● **TASK DATA**
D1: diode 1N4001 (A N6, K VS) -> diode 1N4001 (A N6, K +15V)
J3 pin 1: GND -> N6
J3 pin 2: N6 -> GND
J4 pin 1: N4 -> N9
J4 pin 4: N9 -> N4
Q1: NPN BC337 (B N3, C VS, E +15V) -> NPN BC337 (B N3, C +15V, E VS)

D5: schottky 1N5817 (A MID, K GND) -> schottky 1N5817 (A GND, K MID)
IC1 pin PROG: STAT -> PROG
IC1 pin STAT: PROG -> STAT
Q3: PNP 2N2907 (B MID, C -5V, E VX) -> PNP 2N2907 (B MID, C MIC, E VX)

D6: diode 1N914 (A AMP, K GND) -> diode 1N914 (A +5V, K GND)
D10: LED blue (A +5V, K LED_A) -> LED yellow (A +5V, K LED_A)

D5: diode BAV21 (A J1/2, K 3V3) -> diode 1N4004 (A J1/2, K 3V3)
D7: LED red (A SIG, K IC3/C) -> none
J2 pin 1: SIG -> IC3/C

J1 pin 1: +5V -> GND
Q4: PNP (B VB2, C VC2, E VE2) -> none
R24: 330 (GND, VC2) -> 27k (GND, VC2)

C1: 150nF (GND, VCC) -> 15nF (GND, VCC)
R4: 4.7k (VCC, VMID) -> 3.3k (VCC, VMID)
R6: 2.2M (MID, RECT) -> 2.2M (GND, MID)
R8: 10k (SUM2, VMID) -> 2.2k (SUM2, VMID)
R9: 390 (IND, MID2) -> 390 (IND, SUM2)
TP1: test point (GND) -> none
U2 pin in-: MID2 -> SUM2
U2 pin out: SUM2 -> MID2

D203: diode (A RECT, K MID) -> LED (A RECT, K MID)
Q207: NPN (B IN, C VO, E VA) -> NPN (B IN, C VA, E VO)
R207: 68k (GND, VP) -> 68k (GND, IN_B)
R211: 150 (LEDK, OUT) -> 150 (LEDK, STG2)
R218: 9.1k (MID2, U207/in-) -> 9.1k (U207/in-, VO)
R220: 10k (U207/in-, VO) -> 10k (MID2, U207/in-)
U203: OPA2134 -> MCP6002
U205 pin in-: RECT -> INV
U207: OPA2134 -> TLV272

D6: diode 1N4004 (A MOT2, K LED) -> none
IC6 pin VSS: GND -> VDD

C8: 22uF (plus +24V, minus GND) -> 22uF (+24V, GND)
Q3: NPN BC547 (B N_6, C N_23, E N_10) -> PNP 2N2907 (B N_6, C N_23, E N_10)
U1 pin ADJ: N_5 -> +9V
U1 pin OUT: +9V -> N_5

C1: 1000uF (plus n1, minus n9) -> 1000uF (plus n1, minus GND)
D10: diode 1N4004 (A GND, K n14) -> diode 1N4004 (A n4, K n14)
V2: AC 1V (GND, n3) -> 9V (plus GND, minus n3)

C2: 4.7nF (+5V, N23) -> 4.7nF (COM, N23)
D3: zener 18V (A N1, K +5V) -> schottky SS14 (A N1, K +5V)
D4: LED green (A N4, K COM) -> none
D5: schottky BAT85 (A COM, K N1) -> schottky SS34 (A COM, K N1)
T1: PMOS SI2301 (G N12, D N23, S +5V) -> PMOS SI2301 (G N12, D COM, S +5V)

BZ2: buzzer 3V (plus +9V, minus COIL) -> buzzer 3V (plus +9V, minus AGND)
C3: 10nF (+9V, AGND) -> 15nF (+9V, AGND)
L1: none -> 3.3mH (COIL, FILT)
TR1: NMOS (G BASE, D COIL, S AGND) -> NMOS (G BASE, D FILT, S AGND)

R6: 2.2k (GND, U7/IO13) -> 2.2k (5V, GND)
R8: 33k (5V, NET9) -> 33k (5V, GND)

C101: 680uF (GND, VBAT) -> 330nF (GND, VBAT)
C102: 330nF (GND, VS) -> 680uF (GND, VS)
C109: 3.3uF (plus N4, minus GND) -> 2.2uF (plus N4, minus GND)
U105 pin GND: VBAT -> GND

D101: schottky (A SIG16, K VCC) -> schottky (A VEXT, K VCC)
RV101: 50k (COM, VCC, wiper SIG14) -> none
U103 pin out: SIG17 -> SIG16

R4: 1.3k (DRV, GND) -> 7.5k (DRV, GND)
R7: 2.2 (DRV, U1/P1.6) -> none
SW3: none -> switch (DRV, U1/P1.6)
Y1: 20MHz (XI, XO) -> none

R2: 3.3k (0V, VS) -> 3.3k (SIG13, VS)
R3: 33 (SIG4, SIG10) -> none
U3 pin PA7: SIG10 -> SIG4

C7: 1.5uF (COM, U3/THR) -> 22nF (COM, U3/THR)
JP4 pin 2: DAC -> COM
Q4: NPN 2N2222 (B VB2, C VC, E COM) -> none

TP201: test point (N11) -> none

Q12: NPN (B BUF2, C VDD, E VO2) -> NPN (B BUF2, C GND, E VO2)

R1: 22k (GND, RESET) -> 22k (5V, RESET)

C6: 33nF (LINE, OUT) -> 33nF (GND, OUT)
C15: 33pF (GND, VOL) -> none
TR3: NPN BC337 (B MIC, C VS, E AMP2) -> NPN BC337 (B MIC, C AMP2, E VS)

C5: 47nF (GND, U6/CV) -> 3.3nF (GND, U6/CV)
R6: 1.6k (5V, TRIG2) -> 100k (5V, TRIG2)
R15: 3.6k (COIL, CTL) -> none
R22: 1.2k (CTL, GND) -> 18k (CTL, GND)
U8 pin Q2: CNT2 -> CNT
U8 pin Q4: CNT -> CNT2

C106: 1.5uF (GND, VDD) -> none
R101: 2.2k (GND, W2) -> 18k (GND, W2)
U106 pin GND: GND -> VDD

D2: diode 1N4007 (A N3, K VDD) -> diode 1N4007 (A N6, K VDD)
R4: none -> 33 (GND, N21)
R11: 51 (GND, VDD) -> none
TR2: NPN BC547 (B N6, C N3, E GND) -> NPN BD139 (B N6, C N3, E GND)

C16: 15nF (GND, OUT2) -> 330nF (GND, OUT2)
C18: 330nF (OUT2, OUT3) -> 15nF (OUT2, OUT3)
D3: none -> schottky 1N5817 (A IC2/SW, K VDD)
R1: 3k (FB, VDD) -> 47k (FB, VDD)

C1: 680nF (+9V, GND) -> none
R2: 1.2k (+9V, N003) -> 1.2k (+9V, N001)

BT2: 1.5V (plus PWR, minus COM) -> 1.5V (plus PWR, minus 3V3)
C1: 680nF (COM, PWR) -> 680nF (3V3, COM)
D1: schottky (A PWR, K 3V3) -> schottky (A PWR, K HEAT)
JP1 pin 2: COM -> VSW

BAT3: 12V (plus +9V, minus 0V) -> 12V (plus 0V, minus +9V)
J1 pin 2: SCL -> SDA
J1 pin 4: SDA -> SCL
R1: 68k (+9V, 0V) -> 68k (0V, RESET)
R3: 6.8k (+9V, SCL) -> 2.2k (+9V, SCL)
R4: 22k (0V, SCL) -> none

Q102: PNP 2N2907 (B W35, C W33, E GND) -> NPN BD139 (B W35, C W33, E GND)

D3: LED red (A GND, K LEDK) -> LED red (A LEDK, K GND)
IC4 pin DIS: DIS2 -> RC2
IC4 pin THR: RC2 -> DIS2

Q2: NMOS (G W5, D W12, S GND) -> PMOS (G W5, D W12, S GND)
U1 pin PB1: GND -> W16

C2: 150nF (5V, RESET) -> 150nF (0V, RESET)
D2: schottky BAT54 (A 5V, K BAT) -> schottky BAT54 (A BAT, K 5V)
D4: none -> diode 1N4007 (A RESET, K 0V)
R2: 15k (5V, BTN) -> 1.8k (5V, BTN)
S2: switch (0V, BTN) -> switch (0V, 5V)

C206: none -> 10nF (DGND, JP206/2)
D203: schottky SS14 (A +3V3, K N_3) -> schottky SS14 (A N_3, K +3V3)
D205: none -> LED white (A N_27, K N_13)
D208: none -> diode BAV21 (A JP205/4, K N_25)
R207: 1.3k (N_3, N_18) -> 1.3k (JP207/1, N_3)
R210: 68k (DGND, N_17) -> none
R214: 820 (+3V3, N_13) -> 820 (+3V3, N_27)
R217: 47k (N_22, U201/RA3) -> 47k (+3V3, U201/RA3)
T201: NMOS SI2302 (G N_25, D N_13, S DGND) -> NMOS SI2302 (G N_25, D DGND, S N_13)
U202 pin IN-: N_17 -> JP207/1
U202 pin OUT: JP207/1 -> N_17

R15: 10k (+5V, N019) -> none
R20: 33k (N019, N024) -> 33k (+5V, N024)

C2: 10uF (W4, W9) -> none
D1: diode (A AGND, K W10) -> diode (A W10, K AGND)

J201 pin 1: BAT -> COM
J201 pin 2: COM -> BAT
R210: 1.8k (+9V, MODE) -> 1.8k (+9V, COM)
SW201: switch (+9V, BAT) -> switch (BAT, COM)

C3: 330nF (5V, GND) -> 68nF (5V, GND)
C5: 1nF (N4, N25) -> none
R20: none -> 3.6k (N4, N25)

● **EXERCISE GOAL**
Look for "FILT" in each line of the material, then copy the lines where it is found.

● **ANSWER SPACE**
L1: none -> 3.3mH (COIL, FILT)
TR1: NMOS (G BASE, D COIL, S AGND) -> NMOS (G BASE, D FILT, S AGND)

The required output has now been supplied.